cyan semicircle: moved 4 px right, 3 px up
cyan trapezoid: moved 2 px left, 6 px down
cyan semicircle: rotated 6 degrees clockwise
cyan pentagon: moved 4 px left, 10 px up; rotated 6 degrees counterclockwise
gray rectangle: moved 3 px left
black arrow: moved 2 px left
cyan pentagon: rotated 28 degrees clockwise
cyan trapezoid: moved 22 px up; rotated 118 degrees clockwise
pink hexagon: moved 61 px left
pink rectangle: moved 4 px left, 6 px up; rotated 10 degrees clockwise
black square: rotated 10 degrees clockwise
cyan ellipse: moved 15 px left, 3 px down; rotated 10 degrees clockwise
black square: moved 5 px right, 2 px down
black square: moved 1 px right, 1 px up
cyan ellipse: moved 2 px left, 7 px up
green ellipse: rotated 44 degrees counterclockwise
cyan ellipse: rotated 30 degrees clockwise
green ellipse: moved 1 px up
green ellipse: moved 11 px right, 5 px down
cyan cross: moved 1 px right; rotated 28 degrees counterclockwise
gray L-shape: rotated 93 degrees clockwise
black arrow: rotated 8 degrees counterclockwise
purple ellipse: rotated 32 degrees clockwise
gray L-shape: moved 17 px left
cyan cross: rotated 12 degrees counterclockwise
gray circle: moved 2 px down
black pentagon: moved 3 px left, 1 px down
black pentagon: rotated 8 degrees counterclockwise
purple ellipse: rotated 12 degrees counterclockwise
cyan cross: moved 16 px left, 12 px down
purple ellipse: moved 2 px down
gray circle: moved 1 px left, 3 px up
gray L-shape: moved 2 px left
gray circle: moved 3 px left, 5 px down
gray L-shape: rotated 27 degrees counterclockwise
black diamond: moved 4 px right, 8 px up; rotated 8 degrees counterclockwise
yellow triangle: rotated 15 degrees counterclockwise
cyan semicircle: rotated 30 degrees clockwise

━━━━━━━━━━

__WRITTEN TASK__
Please reproduce the data above from its first line through the line containing "pink hexagon: moved 61 px left" word for word, including both of those lines.

__FULL SOLUTION__
cyan semicircle: moved 4 px right, 3 px up
cyan trapezoid: moved 2 px left, 6 px down
cyan semicircle: rotated 6 degrees clockwise
cyan pentagon: moved 4 px left, 10 px up; rotated 6 degrees counterclockwise
gray rectangle: moved 3 px left
black arrow: moved 2 px left
cyan pentagon: rotated 28 degrees clockwise
cyan trapezoid: moved 22 px up; rotated 118 degrees clockwise
pink hexagon: moved 61 px left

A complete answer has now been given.